DATA EXTRACT

=====

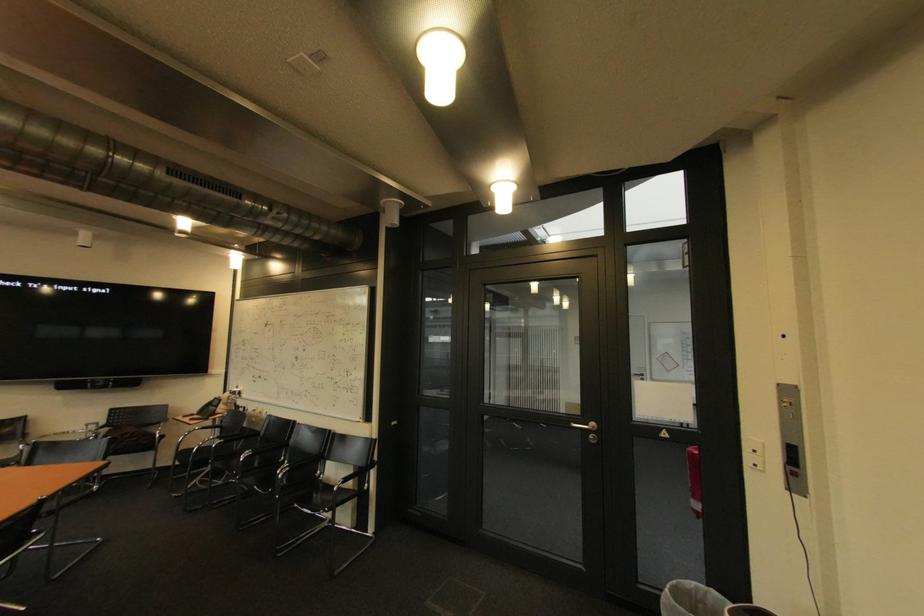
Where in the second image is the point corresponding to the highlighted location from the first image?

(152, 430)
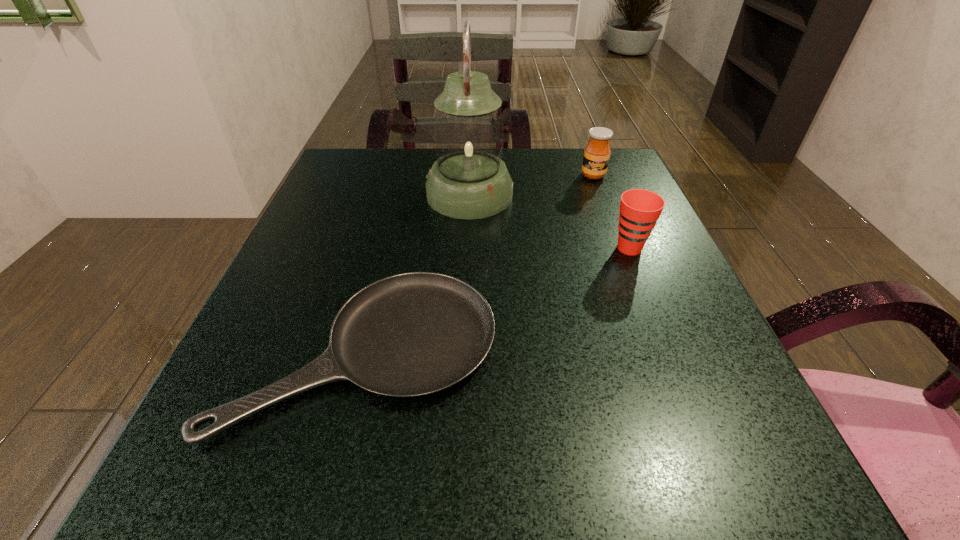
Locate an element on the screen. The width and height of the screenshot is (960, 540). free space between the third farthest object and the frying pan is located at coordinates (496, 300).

=====

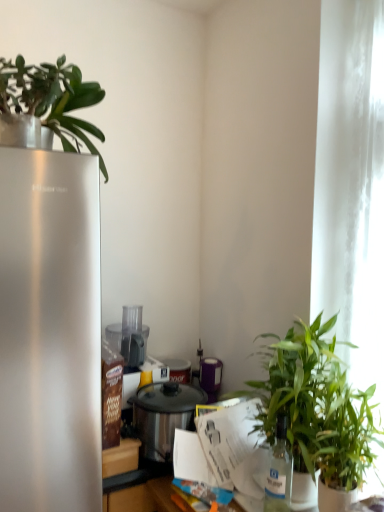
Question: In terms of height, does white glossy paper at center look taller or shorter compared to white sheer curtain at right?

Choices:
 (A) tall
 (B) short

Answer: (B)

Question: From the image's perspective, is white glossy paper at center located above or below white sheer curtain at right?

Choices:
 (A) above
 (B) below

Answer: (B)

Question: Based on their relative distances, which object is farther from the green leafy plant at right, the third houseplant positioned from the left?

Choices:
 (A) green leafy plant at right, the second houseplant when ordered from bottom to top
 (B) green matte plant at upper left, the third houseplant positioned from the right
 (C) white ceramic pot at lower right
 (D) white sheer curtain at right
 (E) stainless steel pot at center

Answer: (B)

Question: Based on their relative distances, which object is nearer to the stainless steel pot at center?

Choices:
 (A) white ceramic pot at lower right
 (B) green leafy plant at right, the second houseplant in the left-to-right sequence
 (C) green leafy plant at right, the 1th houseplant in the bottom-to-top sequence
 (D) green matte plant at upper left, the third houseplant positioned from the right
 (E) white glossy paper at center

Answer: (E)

=====

EXERCISE
Arrange the stretch of the listing from the line containing "Question: From the" through the line containing "Answer: (E)", both included, as a numbered list, leaving out the blank lines.

WRITTEN REPLY
1. Question: From the image's perspective, is white glossy paper at center located above or below white sheer curtain at right?
2. Choices:
3.  (A) above
4.  (B) below
5. Answer: (B)
6. Question: Based on their relative distances, which object is farther from the green leafy plant at right, the third houseplant positioned from the left?
7. Choices:
8.  (A) green leafy plant at right, the second houseplant when ordered from bottom to top
9.  (B) green matte plant at upper left, the third houseplant positioned from the right
10.  (C) white ceramic pot at lower right
11.  (D) white sheer curtain at right
12.  (E) stainless steel pot at center
13. Answer: (B)
14. Question: Based on their relative distances, which object is nearer to the stainless steel pot at center?
15. Choices:
16.  (A) white ceramic pot at lower right
17.  (B) green leafy plant at right, the second houseplant in the left-to-right sequence
18.  (C) green leafy plant at right, the 1th houseplant in the bottom-to-top sequence
19.  (D) green matte plant at upper left, the third houseplant positioned from the right
20.  (E) white glossy paper at center
21. Answer: (E)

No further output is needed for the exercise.